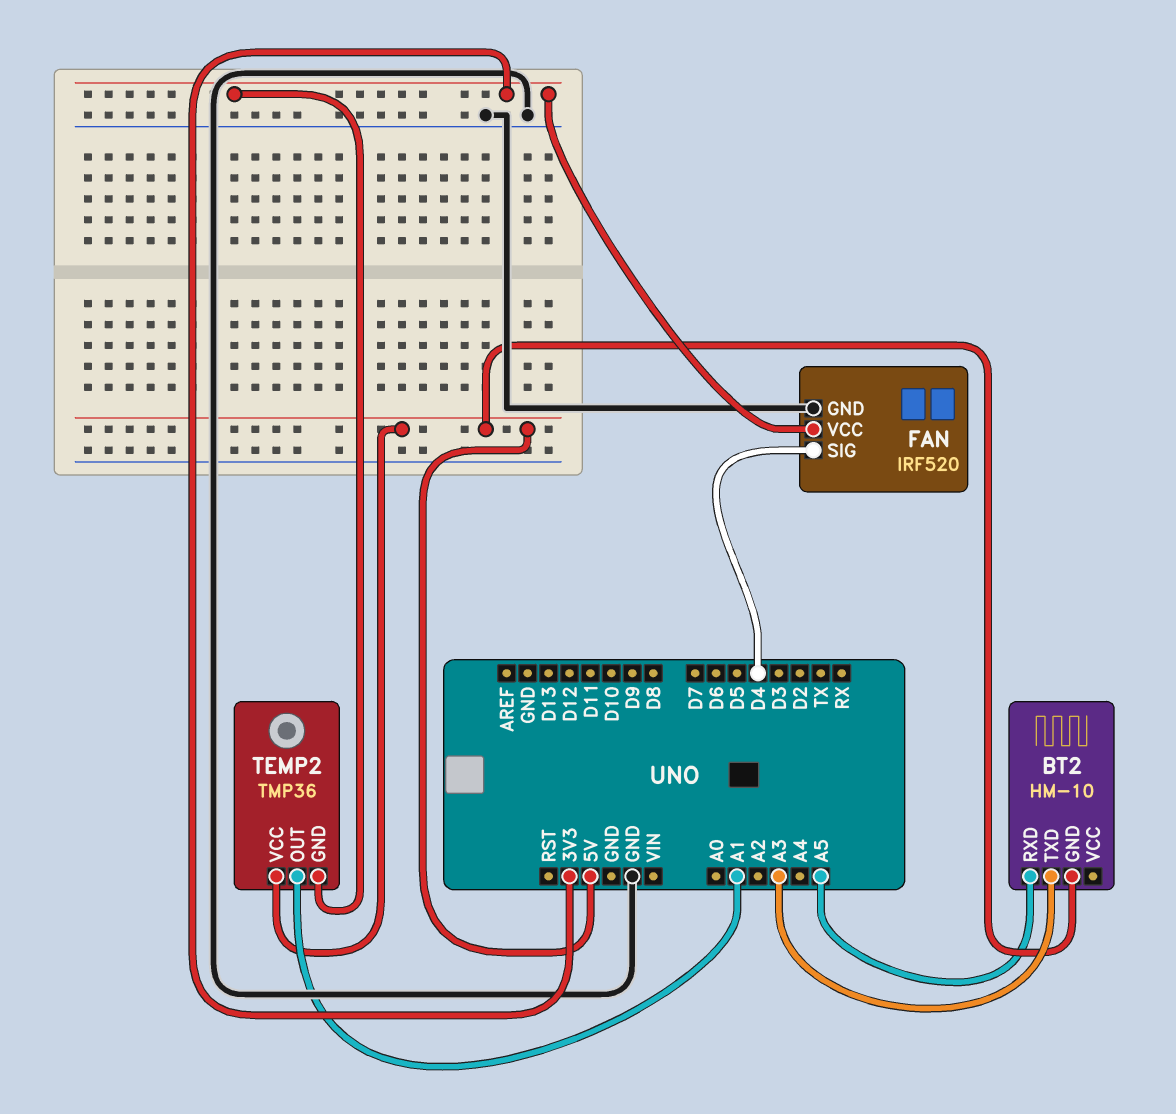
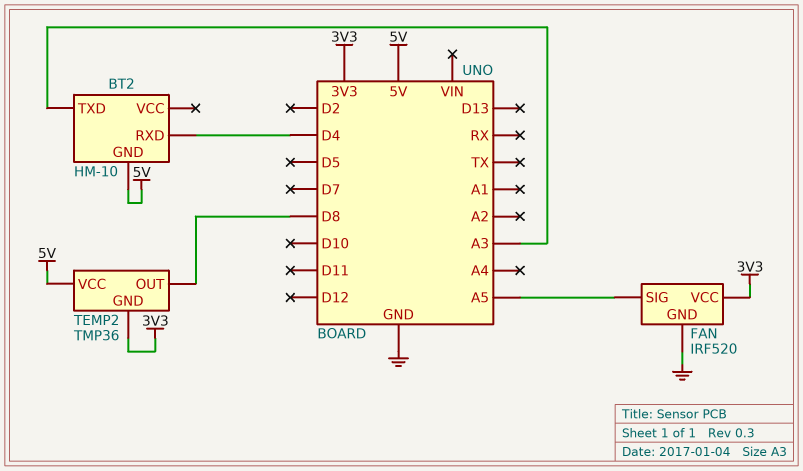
BT2 pin RXD: A5 -> D4
FAN pin SIG: D4 -> A5
TEMP2 pin OUT: A1 -> D8

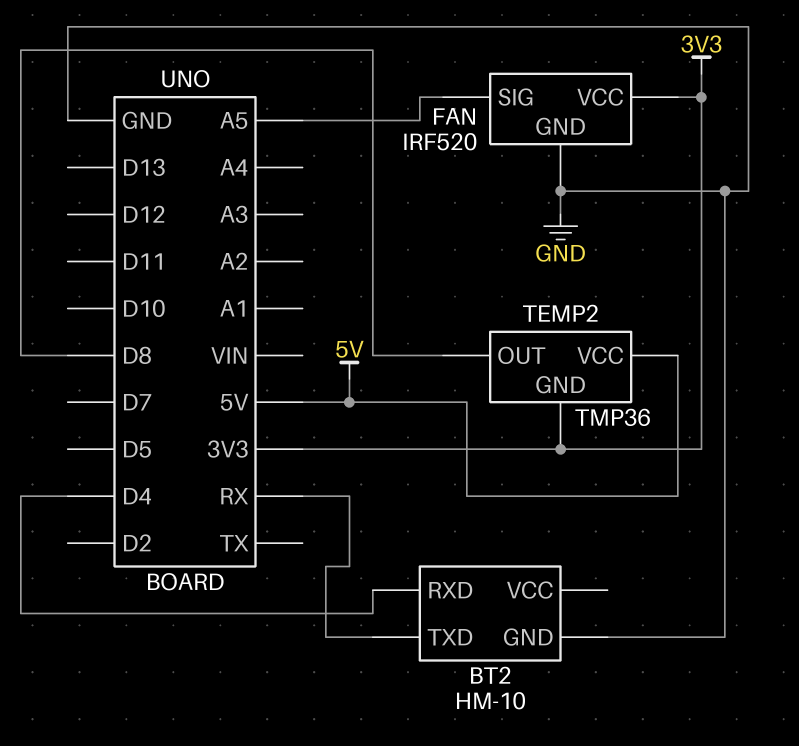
BT2 pin GND: 5V -> GND
BT2 pin TXD: A3 -> RX

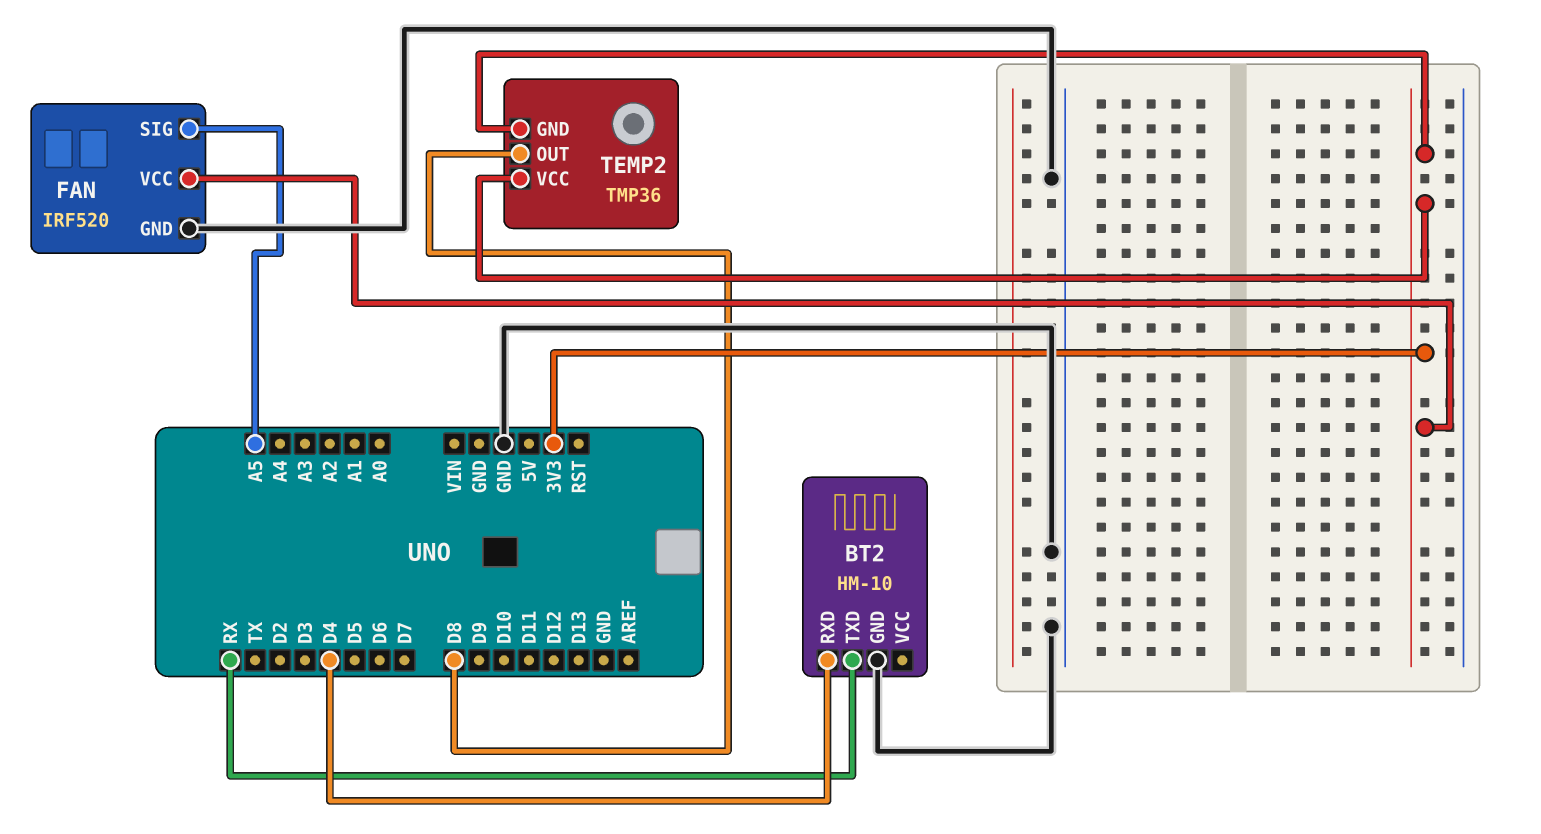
TEMP2 pin VCC: 5V -> 3V3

■ ■ ■

Pictures aside, the material must be written out word for word.

### Written answer
BT2 pin RXD: A5 -> D4
FAN pin SIG: D4 -> A5
TEMP2 pin OUT: A1 -> D8

BT2 pin GND: 5V -> GND
BT2 pin TXD: A3 -> RX

TEMP2 pin VCC: 5V -> 3V3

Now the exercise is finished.